What you will do
From the line that contains "R105: 1.6k (GND, N9) -> 2.2k (GND, N9)" to the final line of the entries below, write out every line exactly as it appears, and nothing else.

*** Data shown Section Begins ***

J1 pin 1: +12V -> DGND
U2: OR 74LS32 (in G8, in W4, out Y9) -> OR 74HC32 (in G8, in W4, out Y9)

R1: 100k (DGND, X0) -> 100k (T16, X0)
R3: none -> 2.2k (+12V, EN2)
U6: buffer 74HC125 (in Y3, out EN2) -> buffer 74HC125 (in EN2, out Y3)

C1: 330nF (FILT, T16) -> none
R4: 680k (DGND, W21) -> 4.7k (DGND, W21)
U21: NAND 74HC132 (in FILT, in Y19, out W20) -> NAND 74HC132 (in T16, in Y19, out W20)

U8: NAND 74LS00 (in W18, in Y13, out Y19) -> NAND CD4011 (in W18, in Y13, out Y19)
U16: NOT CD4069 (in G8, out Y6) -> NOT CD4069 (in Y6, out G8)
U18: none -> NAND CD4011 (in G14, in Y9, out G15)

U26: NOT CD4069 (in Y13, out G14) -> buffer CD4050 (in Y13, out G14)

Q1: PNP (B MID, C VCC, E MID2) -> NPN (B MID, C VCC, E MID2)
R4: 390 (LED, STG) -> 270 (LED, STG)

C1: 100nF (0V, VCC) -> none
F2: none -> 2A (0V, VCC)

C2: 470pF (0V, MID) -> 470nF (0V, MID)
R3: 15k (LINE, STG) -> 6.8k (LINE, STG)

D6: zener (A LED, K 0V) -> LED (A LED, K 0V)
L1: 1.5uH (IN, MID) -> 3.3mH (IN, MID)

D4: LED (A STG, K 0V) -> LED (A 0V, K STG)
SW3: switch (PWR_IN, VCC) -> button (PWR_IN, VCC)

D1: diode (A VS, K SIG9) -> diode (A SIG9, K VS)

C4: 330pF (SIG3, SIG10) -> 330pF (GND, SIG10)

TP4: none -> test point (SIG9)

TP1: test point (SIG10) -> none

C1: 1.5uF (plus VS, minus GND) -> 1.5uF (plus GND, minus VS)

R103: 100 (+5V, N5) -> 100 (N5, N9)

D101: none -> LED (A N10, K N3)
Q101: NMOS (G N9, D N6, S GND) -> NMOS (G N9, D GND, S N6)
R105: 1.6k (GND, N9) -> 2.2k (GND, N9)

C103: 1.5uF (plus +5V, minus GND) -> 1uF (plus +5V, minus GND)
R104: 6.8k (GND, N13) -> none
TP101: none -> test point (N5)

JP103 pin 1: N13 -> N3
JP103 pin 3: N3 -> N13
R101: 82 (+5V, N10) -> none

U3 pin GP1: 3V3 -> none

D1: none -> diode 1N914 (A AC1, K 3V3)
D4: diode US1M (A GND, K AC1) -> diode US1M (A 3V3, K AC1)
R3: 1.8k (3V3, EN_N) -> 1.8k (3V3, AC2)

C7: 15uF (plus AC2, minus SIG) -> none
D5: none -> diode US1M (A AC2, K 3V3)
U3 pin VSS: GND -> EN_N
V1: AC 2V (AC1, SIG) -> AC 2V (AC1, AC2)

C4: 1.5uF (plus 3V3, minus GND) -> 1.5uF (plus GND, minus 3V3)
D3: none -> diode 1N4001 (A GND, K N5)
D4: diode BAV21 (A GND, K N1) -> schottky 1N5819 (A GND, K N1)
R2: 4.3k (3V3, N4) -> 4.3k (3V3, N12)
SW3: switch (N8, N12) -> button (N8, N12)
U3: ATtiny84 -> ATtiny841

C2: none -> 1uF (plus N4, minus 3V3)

*** Data shown Section Ends ***

Your solution
R105: 1.6k (GND, N9) -> 2.2k (GND, N9)

C103: 1.5uF (plus +5V, minus GND) -> 1uF (plus +5V, minus GND)
R104: 6.8k (GND, N13) -> none
TP101: none -> test point (N5)

JP103 pin 1: N13 -> N3
JP103 pin 3: N3 -> N13
R101: 82 (+5V, N10) -> none

U3 pin GP1: 3V3 -> none

D1: none -> diode 1N914 (A AC1, K 3V3)
D4: diode US1M (A GND, K AC1) -> diode US1M (A 3V3, K AC1)
R3: 1.8k (3V3, EN_N) -> 1.8k (3V3, AC2)

C7: 15uF (plus AC2, minus SIG) -> none
D5: none -> diode US1M (A AC2, K 3V3)
U3 pin VSS: GND -> EN_N
V1: AC 2V (AC1, SIG) -> AC 2V (AC1, AC2)

C4: 1.5uF (plus 3V3, minus GND) -> 1.5uF (plus GND, minus 3V3)
D3: none -> diode 1N4001 (A GND, K N5)
D4: diode BAV21 (A GND, K N1) -> schottky 1N5819 (A GND, K N1)
R2: 4.3k (3V3, N4) -> 4.3k (3V3, N12)
SW3: switch (N8, N12) -> button (N8, N12)
U3: ATtiny84 -> ATtiny841

C2: none -> 1uF (plus N4, minus 3V3)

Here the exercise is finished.